(Beginning of Given records)
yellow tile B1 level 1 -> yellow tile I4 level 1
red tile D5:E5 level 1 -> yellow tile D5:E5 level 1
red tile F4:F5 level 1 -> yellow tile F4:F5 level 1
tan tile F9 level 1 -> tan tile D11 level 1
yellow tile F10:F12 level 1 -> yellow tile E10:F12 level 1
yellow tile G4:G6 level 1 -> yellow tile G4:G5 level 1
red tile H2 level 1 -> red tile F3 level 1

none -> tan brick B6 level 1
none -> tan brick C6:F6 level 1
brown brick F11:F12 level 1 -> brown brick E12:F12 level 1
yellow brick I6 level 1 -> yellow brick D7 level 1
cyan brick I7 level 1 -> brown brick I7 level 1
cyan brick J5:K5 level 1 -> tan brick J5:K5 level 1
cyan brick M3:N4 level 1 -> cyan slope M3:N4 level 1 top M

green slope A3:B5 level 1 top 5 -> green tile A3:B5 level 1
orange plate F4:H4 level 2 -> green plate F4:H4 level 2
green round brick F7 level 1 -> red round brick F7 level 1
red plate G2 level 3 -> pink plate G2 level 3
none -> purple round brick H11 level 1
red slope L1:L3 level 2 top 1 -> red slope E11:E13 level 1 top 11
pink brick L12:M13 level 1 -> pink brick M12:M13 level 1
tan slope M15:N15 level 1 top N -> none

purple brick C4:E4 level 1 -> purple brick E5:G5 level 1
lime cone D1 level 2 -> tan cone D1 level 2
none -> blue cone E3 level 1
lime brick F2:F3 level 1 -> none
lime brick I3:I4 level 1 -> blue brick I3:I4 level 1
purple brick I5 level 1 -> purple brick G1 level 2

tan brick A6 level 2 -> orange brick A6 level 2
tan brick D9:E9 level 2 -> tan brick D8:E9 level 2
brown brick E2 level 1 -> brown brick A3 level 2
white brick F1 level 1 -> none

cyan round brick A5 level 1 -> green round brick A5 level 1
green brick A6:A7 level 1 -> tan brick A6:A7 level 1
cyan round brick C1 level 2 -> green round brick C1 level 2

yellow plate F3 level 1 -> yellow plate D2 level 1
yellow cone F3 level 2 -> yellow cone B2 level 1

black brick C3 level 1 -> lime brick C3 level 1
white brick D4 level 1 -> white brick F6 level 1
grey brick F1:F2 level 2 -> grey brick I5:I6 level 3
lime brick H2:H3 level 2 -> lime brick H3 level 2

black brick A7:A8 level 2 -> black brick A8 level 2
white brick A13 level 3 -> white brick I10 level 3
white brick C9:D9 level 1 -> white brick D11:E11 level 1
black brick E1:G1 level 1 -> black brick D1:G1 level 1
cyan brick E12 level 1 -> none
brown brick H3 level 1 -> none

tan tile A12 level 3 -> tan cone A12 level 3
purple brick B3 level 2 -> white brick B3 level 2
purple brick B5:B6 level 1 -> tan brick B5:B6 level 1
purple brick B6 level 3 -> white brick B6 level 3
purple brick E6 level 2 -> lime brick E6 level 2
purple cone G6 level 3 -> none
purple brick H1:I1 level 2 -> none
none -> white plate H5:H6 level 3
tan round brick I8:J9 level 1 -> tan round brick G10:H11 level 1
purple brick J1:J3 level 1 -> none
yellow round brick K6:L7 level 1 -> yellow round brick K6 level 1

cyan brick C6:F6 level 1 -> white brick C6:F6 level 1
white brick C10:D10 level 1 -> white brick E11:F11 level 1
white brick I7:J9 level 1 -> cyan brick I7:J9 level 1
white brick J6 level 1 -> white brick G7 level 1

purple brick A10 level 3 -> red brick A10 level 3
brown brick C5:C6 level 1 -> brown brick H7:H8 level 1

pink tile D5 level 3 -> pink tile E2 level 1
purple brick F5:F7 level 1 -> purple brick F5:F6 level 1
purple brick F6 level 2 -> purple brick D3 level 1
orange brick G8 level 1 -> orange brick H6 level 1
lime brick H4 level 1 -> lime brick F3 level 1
(End of Given records)
### Work item
Could you transcribe the entries above word for word, from the line with "cyan round brick A5" down to the line with "yellow cone F3", keeping both?

### Solution
cyan round brick A5 level 1 -> green round brick A5 level 1
green brick A6:A7 level 1 -> tan brick A6:A7 level 1
cyan round brick C1 level 2 -> green round brick C1 level 2

yellow plate F3 level 1 -> yellow plate D2 level 1
yellow cone F3 level 2 -> yellow cone B2 level 1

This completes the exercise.